§ **Supplied data**:
_ _ _ _ _ _ _

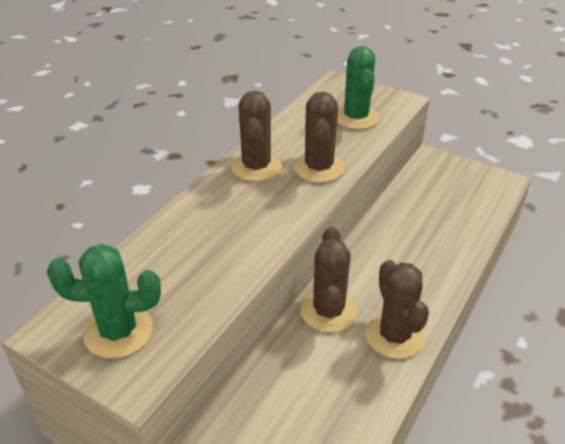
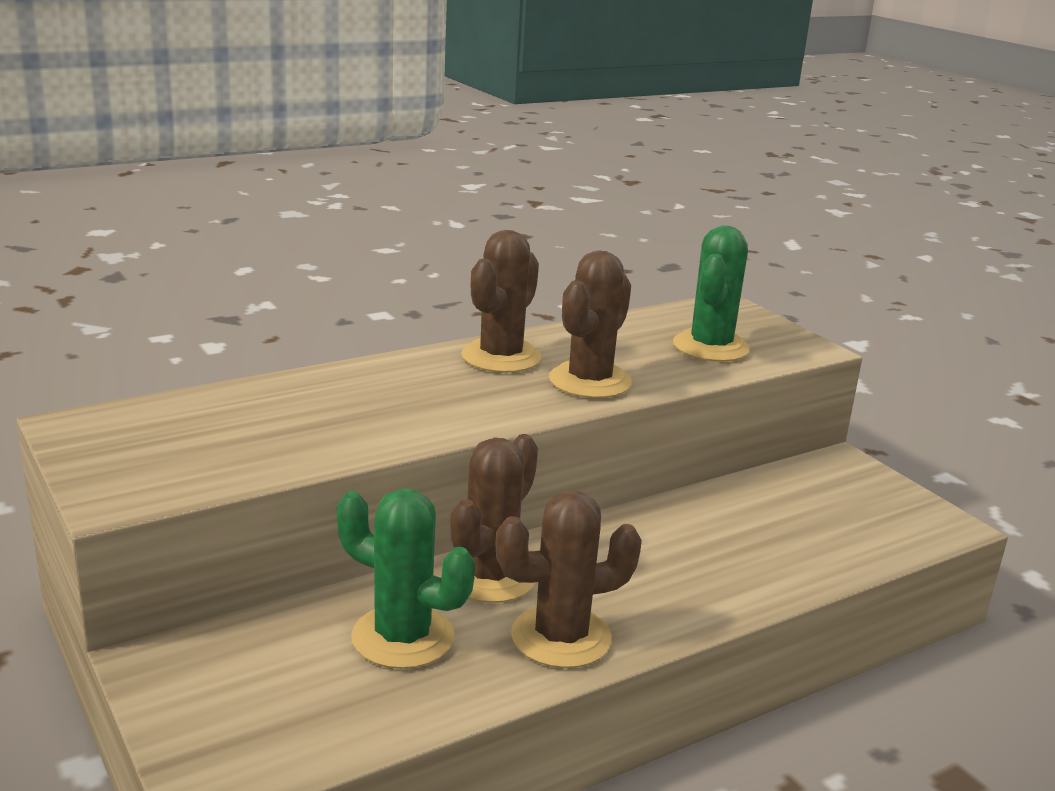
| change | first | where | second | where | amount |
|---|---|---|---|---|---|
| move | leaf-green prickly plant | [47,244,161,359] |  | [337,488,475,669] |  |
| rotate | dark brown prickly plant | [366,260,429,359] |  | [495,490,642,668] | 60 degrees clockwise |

_ _ _ _ _ _ _

§ **Your instructions**:
The output has to match the data above line for line, except that pictures are dropped.

§ **Result**:
| change | first | where | second | where | amount |
|---|---|---|---|---|---|
| move | leaf-green prickly plant | [47,244,161,359] |  | [337,488,475,669] |  |
| rotate | dark brown prickly plant | [366,260,429,359] |  | [495,490,642,668] | 60 degrees clockwise |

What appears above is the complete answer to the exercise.